Itemized modification records:
+++
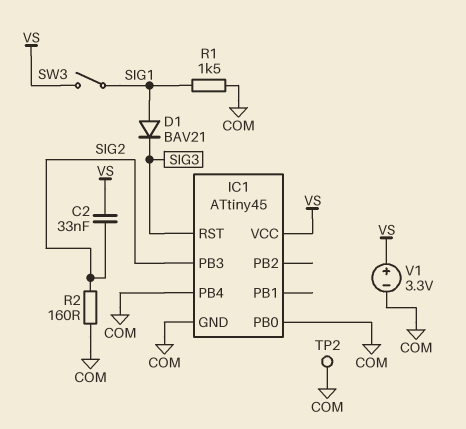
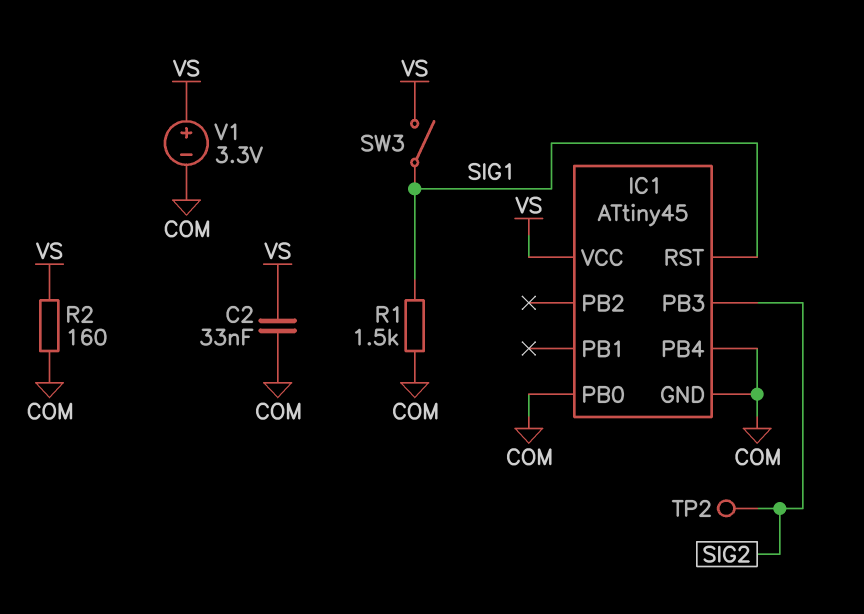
C2: 33nF (SIG2, VS) -> 33nF (COM, VS)
D1: diode BAV21 (A SIG1, K SIG3) -> none
IC1 pin RST: SIG3 -> SIG1
R2: 160 (COM, SIG2) -> 160 (COM, VS)
TP2: test point (COM) -> test point (SIG2)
+++
WHAT TO WORK ON:
Every entry should come back exactly as written, only without images.

ANSWER TO THIS PROBLEM:
C2: 33nF (SIG2, VS) -> 33nF (COM, VS)
D1: diode BAV21 (A SIG1, K SIG3) -> none
IC1 pin RST: SIG3 -> SIG1
R2: 160 (COM, SIG2) -> 160 (COM, VS)
TP2: test point (COM) -> test point (SIG2)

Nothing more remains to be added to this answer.